Information supplied: Begin

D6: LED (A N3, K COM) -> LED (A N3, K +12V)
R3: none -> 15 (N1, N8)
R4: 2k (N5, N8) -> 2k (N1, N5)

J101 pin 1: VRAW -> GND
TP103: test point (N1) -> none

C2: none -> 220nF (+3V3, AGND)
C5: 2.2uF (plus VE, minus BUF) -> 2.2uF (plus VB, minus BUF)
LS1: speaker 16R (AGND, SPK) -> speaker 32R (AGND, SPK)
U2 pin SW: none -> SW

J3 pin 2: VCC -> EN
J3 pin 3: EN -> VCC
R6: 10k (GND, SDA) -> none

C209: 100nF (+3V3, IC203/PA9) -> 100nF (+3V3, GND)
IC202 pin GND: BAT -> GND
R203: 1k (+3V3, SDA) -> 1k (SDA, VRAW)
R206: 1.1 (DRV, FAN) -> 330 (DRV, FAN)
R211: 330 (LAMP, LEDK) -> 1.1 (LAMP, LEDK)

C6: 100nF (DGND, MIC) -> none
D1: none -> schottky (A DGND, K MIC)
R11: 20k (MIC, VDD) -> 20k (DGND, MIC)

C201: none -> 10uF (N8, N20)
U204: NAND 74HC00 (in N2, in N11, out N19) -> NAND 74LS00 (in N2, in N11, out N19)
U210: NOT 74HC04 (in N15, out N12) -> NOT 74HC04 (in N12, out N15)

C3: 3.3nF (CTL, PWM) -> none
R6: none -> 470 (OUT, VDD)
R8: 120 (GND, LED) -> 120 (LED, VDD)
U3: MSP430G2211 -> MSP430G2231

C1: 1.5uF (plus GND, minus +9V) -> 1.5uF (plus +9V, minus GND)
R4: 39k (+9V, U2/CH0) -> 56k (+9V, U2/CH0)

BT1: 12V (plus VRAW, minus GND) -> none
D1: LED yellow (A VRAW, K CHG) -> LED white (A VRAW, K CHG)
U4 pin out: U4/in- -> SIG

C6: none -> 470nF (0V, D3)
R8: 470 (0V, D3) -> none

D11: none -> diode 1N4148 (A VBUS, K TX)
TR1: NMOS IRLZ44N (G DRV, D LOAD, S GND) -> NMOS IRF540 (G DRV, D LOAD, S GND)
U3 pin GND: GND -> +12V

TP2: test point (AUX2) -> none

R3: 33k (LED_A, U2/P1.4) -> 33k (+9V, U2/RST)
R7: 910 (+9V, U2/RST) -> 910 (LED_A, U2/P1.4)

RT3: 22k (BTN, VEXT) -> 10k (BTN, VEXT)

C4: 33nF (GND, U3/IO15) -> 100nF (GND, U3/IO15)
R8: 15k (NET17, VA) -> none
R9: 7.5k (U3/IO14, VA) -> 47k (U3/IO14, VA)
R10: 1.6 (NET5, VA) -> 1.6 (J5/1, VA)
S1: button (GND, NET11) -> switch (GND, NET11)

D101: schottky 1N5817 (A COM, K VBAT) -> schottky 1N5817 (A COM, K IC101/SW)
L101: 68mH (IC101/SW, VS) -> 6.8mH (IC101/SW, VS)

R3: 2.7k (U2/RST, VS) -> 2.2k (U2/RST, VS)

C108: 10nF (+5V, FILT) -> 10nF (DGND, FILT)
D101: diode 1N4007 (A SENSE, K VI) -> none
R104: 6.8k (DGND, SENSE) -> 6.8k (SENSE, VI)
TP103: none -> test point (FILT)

Information supplied: End

**Instructions to follow:**
Each record above needs to be reproduced exactly as written.

**Solution for this task:**
D6: LED (A N3, K COM) -> LED (A N3, K +12V)
R3: none -> 15 (N1, N8)
R4: 2k (N5, N8) -> 2k (N1, N5)

J101 pin 1: VRAW -> GND
TP103: test point (N1) -> none

C2: none -> 220nF (+3V3, AGND)
C5: 2.2uF (plus VE, minus BUF) -> 2.2uF (plus VB, minus BUF)
LS1: speaker 16R (AGND, SPK) -> speaker 32R (AGND, SPK)
U2 pin SW: none -> SW

J3 pin 2: VCC -> EN
J3 pin 3: EN -> VCC
R6: 10k (GND, SDA) -> none

C209: 100nF (+3V3, IC203/PA9) -> 100nF (+3V3, GND)
IC202 pin GND: BAT -> GND
R203: 1k (+3V3, SDA) -> 1k (SDA, VRAW)
R206: 1.1 (DRV, FAN) -> 330 (DRV, FAN)
R211: 330 (LAMP, LEDK) -> 1.1 (LAMP, LEDK)

C6: 100nF (DGND, MIC) -> none
D1: none -> schottky (A DGND, K MIC)
R11: 20k (MIC, VDD) -> 20k (DGND, MIC)

C201: none -> 10uF (N8, N20)
U204: NAND 74HC00 (in N2, in N11, out N19) -> NAND 74LS00 (in N2, in N11, out N19)
U210: NOT 74HC04 (in N15, out N12) -> NOT 74HC04 (in N12, out N15)

C3: 3.3nF (CTL, PWM) -> none
R6: none -> 470 (OUT, VDD)
R8: 120 (GND, LED) -> 120 (LED, VDD)
U3: MSP430G2211 -> MSP430G2231

C1: 1.5uF (plus GND, minus +9V) -> 1.5uF (plus +9V, minus GND)
R4: 39k (+9V, U2/CH0) -> 56k (+9V, U2/CH0)

BT1: 12V (plus VRAW, minus GND) -> none
D1: LED yellow (A VRAW, K CHG) -> LED white (A VRAW, K CHG)
U4 pin out: U4/in- -> SIG

C6: none -> 470nF (0V, D3)
R8: 470 (0V, D3) -> none

D11: none -> diode 1N4148 (A VBUS, K TX)
TR1: NMOS IRLZ44N (G DRV, D LOAD, S GND) -> NMOS IRF540 (G DRV, D LOAD, S GND)
U3 pin GND: GND -> +12V

TP2: test point (AUX2) -> none

R3: 33k (LED_A, U2/P1.4) -> 33k (+9V, U2/RST)
R7: 910 (+9V, U2/RST) -> 910 (LED_A, U2/P1.4)

RT3: 22k (BTN, VEXT) -> 10k (BTN, VEXT)

C4: 33nF (GND, U3/IO15) -> 100nF (GND, U3/IO15)
R8: 15k (NET17, VA) -> none
R9: 7.5k (U3/IO14, VA) -> 47k (U3/IO14, VA)
R10: 1.6 (NET5, VA) -> 1.6 (J5/1, VA)
S1: button (GND, NET11) -> switch (GND, NET11)

D101: schottky 1N5817 (A COM, K VBAT) -> schottky 1N5817 (A COM, K IC101/SW)
L101: 68mH (IC101/SW, VS) -> 6.8mH (IC101/SW, VS)

R3: 2.7k (U2/RST, VS) -> 2.2k (U2/RST, VS)

C108: 10nF (+5V, FILT) -> 10nF (DGND, FILT)
D101: diode 1N4007 (A SENSE, K VI) -> none
R104: 6.8k (DGND, SENSE) -> 6.8k (SENSE, VI)
TP103: none -> test point (FILT)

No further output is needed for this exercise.